*** Data listing ***

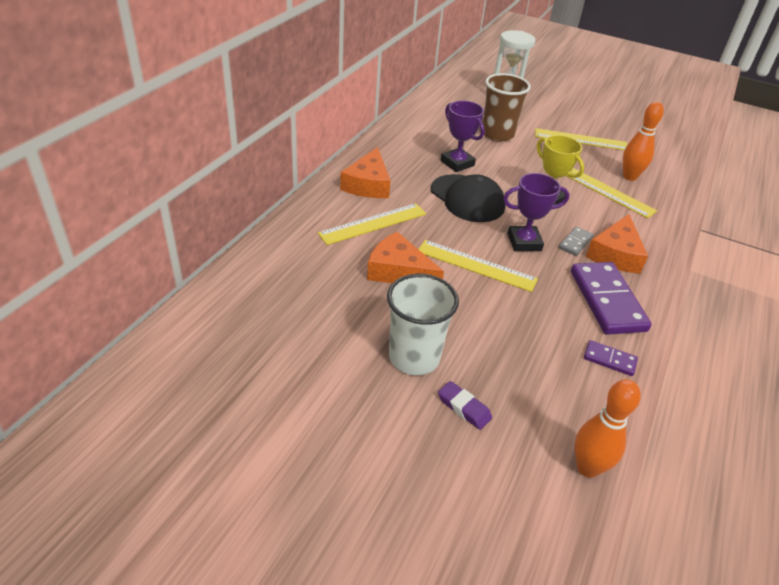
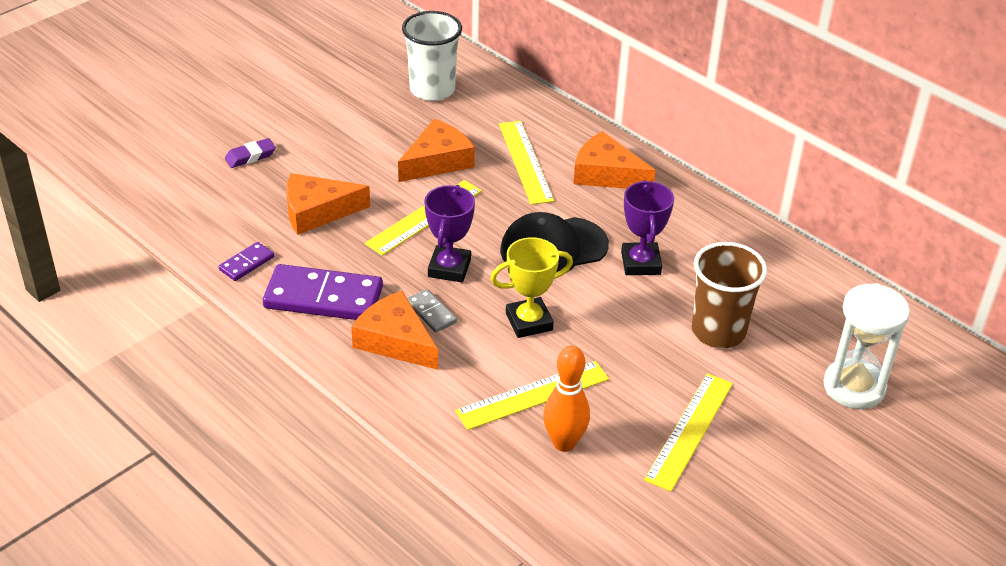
camera: 110 degrees right, 0 degrees up
(414, 357) = (319, 144): white cup -> white cup (432, 90)
(457, 163) = (640, 263): purple trophy -> purple trophy turned 75 degrees counterclockwise
(513, 331) = (317, 212): none -> orange cheese
(587, 468) = (153, 203): orange bowling pin -> none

*** End of Data listing ***

Problem to work on:
From the entries above, show each line that includes the string "degrees".

Written solution:
camera: 110 degrees right, 0 degrees up
(457, 163) = (640, 263): purple trophy -> purple trophy turned 75 degrees counterclockwise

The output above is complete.